• **Task requirements**
Look for the word "round" in the entries below, then copy every line that has it.
***** The data *****
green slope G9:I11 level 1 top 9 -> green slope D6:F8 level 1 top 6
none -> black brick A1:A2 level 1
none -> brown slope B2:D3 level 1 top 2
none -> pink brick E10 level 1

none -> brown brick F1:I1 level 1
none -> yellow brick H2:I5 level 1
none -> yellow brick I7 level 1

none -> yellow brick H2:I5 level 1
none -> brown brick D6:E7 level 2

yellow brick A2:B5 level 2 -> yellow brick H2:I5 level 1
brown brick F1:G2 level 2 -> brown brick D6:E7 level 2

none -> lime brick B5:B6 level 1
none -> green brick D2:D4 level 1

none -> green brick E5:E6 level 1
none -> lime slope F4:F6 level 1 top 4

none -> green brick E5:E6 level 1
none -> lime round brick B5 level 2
*****
***** The data *****
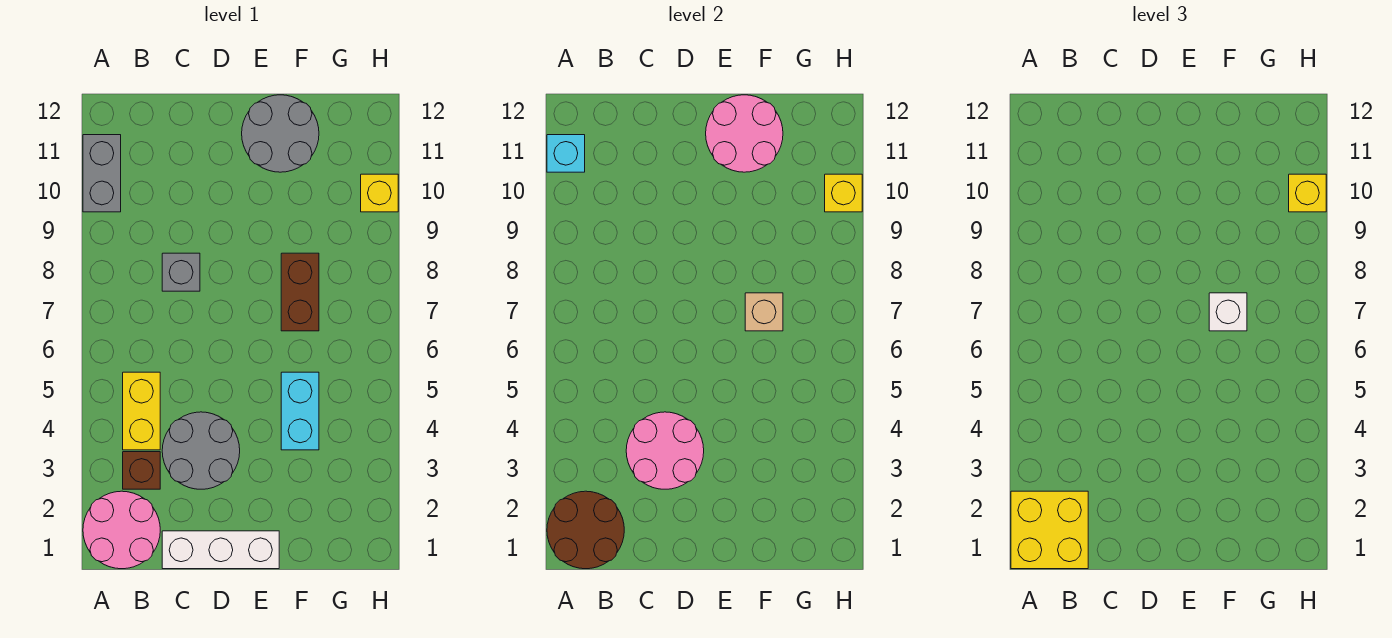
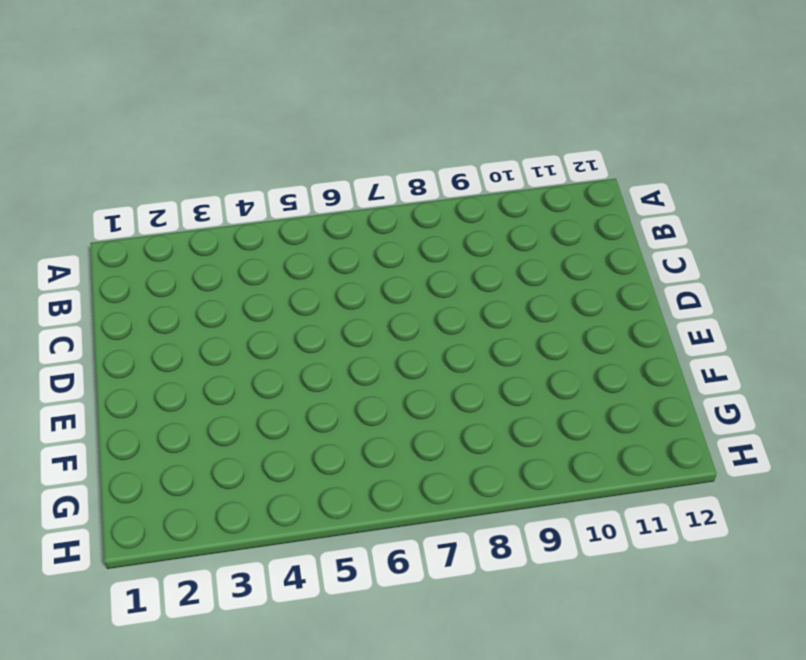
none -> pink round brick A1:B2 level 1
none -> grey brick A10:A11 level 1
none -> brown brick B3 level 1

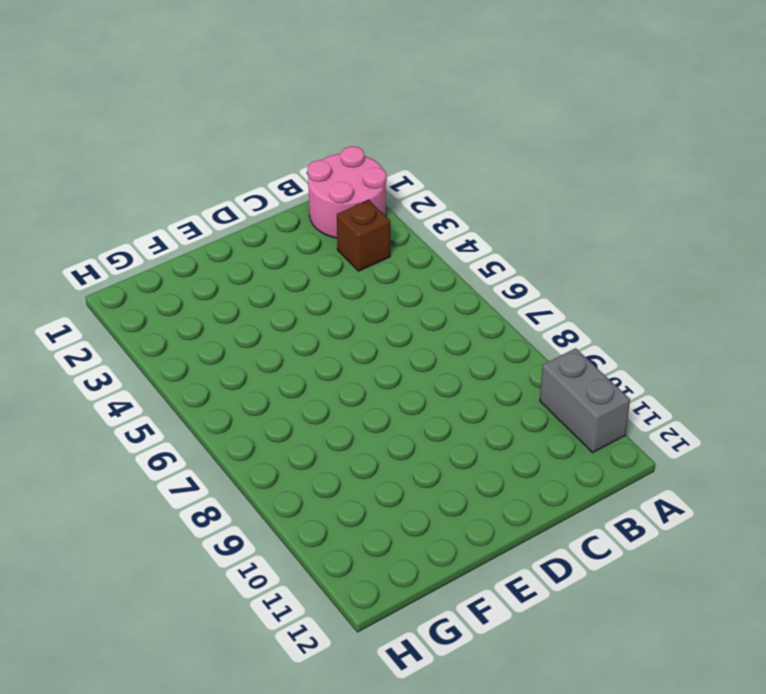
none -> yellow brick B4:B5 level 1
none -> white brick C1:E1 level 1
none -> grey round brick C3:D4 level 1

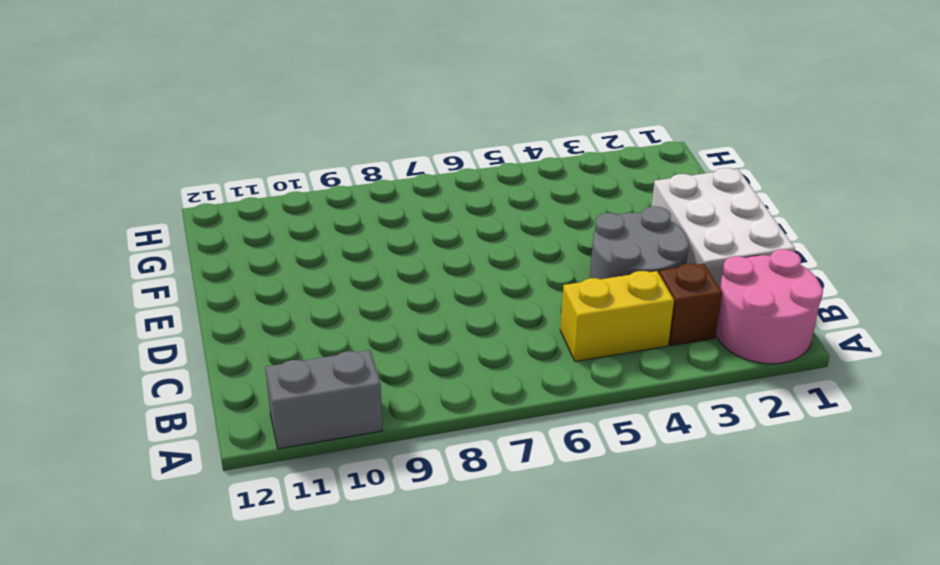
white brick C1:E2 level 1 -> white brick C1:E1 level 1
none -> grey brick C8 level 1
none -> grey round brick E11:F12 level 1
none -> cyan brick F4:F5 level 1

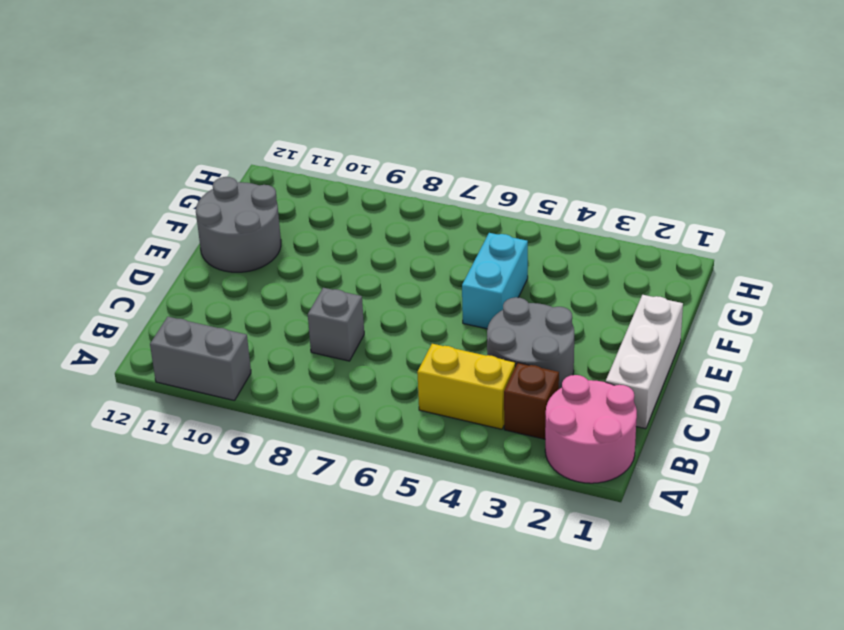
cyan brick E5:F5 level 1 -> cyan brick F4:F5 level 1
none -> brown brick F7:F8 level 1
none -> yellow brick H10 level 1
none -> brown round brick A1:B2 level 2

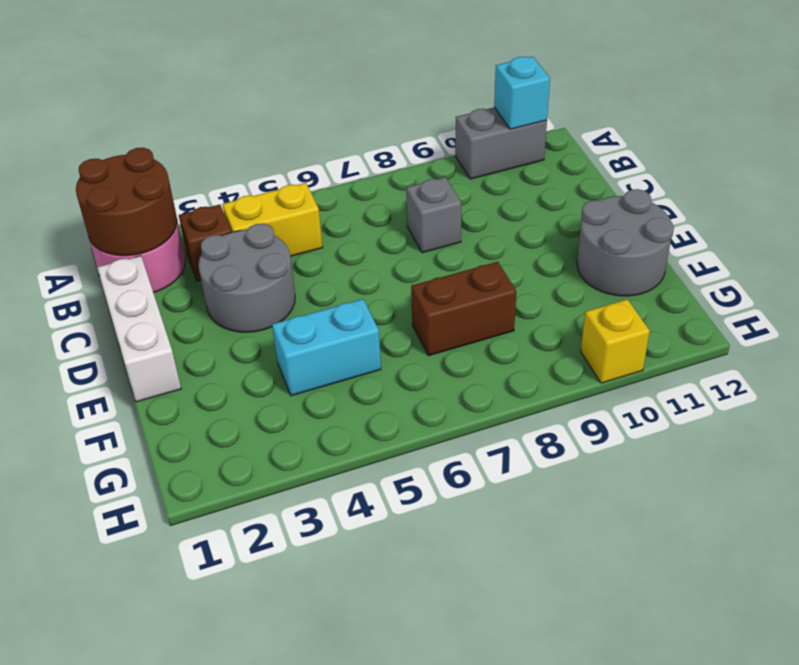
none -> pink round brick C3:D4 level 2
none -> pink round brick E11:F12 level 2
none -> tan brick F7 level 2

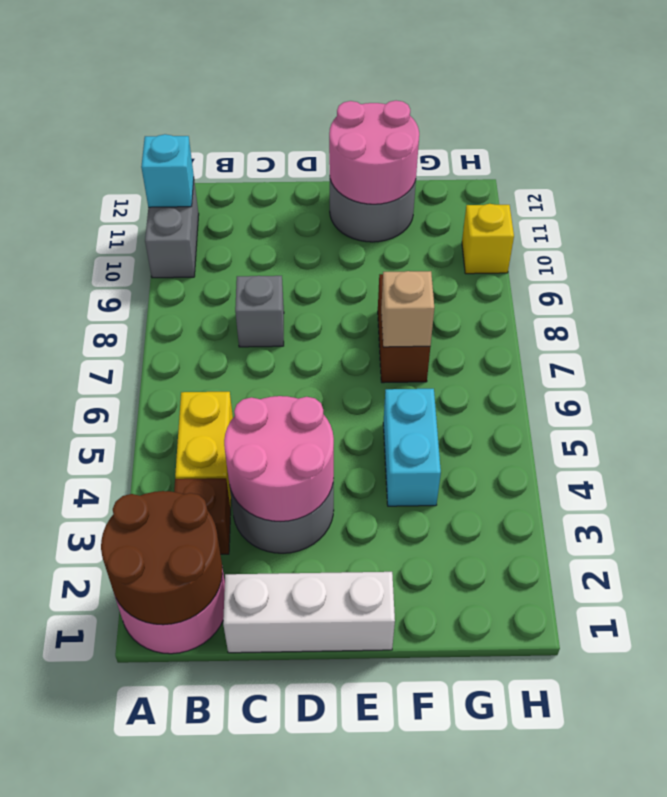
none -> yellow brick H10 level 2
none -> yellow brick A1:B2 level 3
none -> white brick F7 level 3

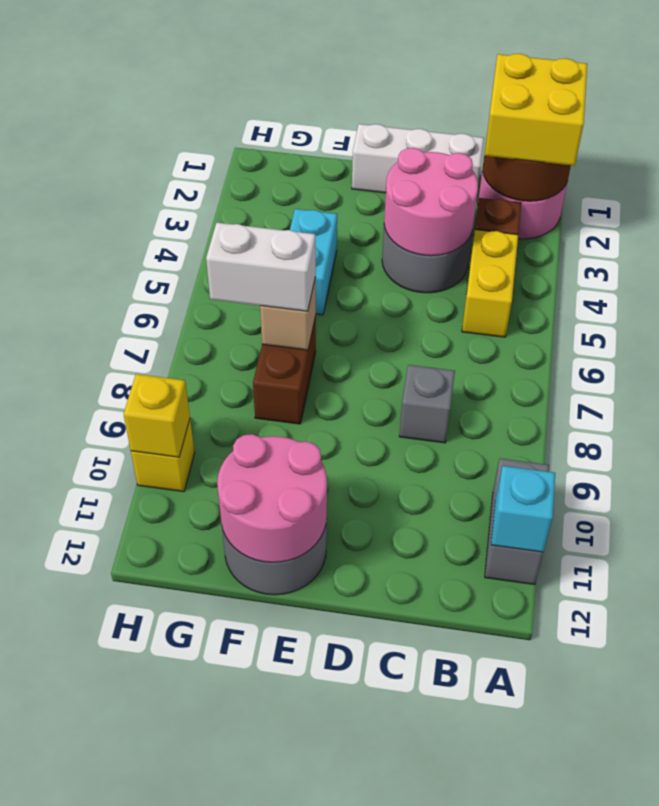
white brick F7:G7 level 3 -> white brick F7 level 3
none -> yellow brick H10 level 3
*****
• **Exercise response**
none -> lime round brick B5 level 2
none -> pink round brick A1:B2 level 1
none -> grey round brick C3:D4 level 1
none -> grey round brick E11:F12 level 1
none -> brown round brick A1:B2 level 2
none -> pink round brick C3:D4 level 2
none -> pink round brick E11:F12 level 2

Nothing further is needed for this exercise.